## Records to use
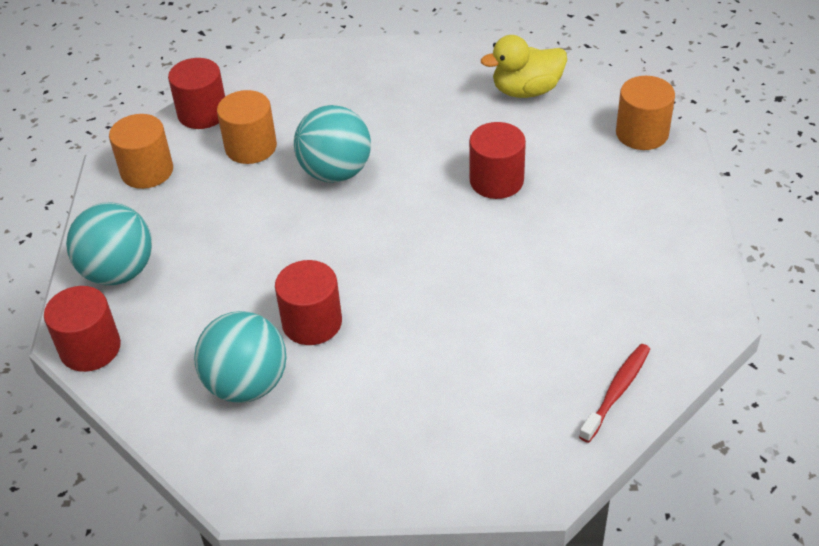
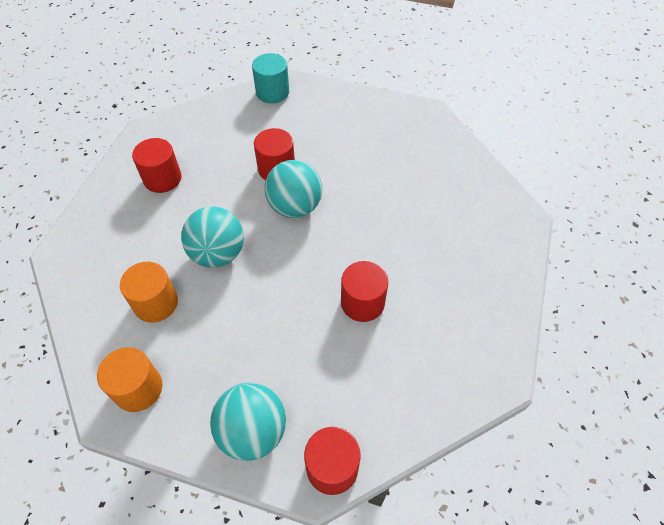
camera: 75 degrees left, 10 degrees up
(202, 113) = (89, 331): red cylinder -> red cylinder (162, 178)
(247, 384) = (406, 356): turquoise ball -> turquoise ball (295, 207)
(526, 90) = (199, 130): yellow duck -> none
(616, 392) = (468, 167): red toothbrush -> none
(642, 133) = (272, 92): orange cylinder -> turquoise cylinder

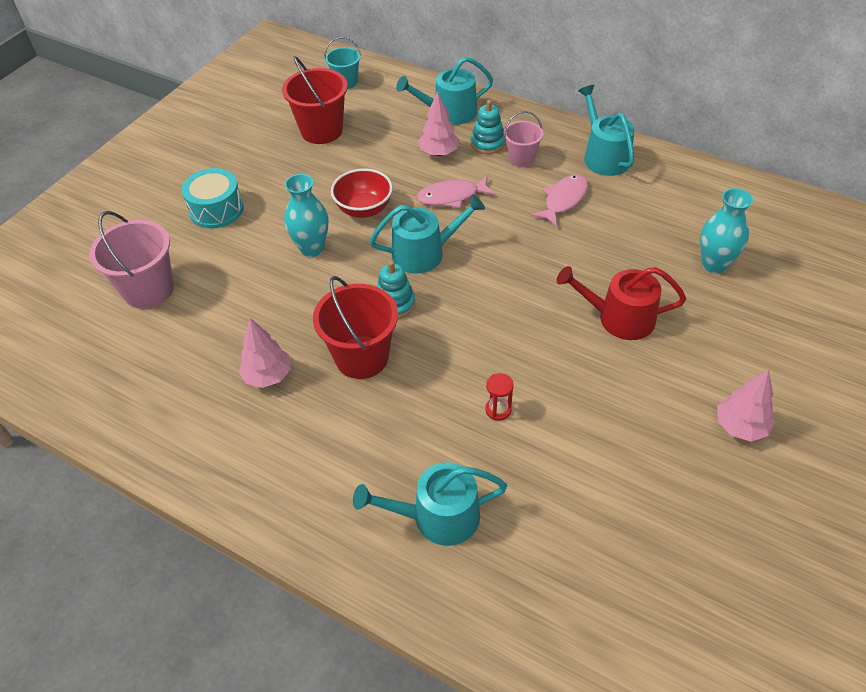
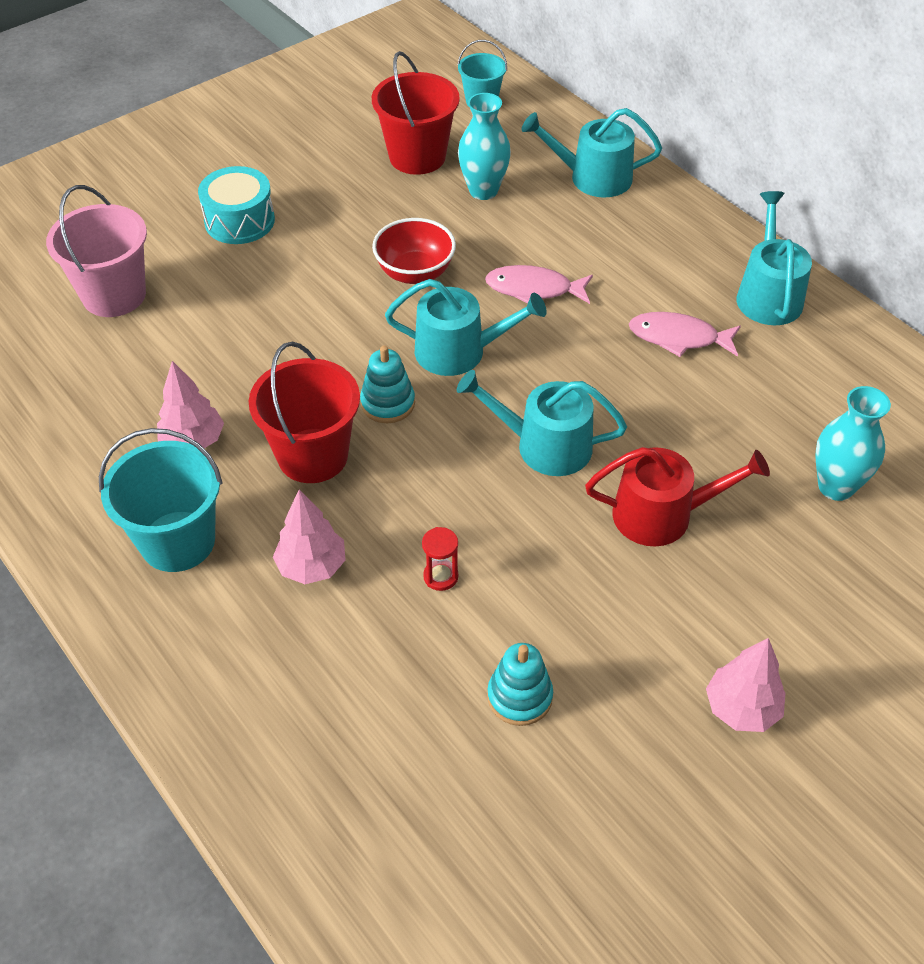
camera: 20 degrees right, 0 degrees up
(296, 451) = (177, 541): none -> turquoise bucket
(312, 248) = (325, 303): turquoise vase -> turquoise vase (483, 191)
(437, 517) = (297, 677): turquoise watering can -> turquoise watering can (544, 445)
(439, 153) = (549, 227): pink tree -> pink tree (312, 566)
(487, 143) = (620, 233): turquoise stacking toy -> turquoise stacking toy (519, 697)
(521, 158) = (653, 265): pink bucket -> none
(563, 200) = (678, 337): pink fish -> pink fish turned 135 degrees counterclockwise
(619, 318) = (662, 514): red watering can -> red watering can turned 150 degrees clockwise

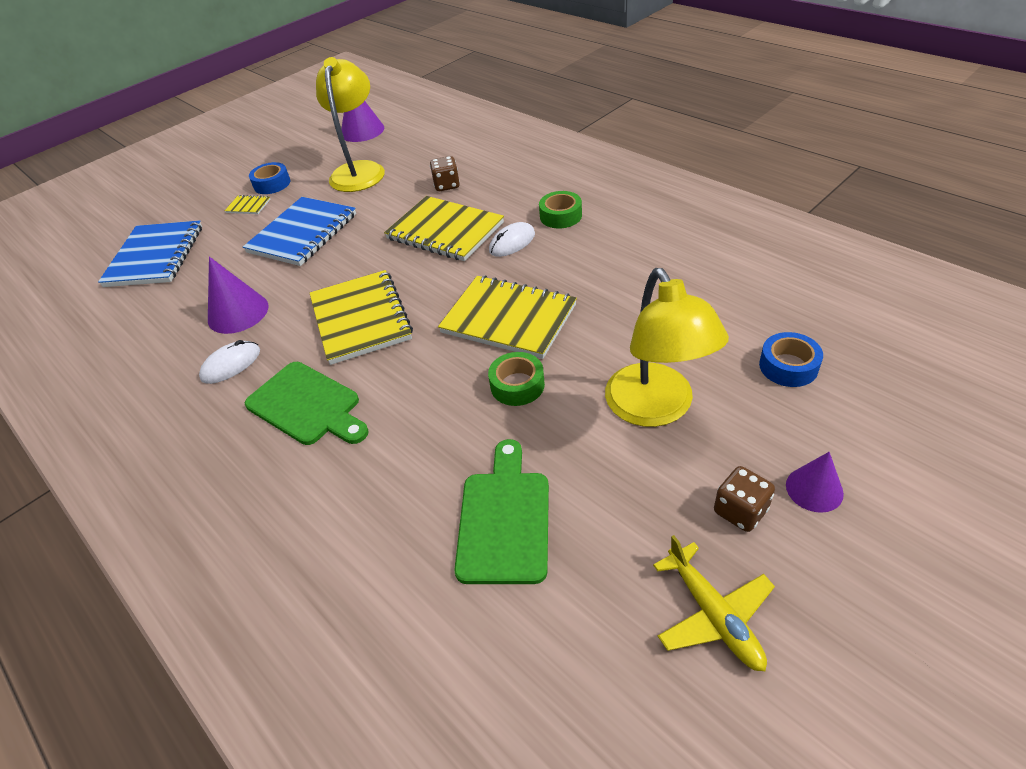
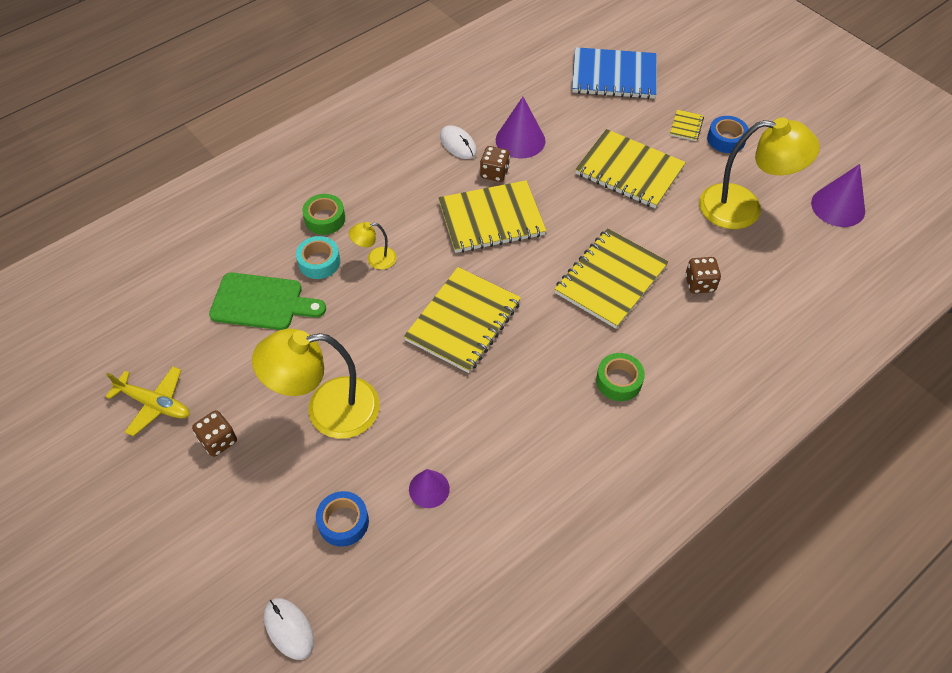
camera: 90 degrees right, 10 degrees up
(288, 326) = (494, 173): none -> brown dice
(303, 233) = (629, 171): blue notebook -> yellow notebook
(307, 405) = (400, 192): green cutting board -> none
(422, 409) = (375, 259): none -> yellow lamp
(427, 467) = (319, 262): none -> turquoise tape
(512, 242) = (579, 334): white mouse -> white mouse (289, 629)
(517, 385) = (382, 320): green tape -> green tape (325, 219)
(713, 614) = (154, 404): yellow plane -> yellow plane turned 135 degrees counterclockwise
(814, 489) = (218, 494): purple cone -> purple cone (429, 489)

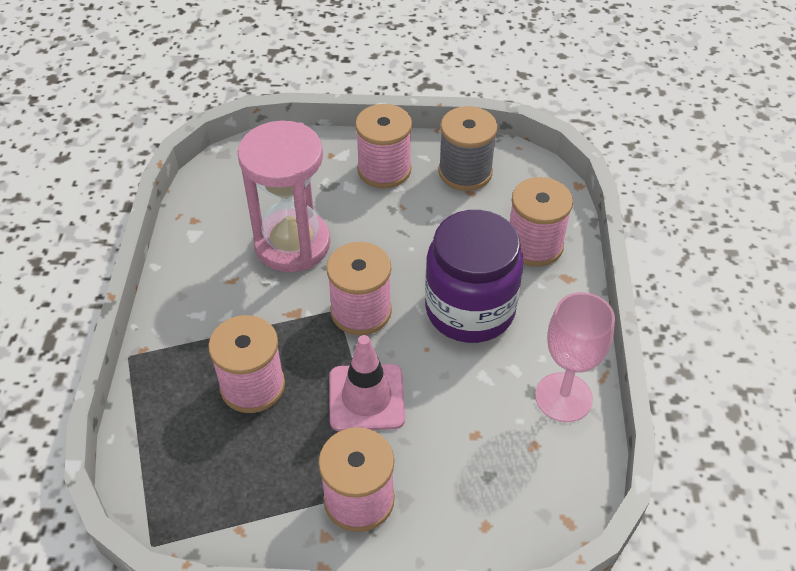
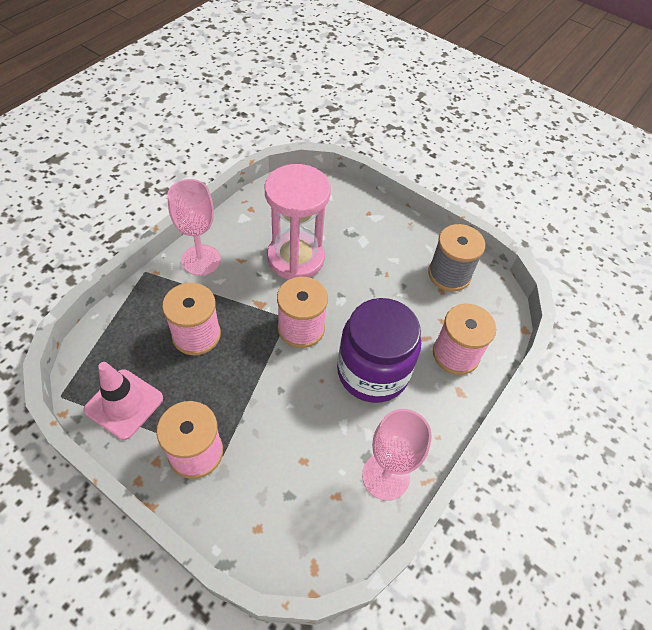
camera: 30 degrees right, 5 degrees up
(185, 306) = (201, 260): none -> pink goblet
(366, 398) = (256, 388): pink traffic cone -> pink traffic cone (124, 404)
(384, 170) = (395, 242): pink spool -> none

## Task prompt
Only the number is wanted: how many lines in the listing hold "cylinder"?

## Exercise answer
2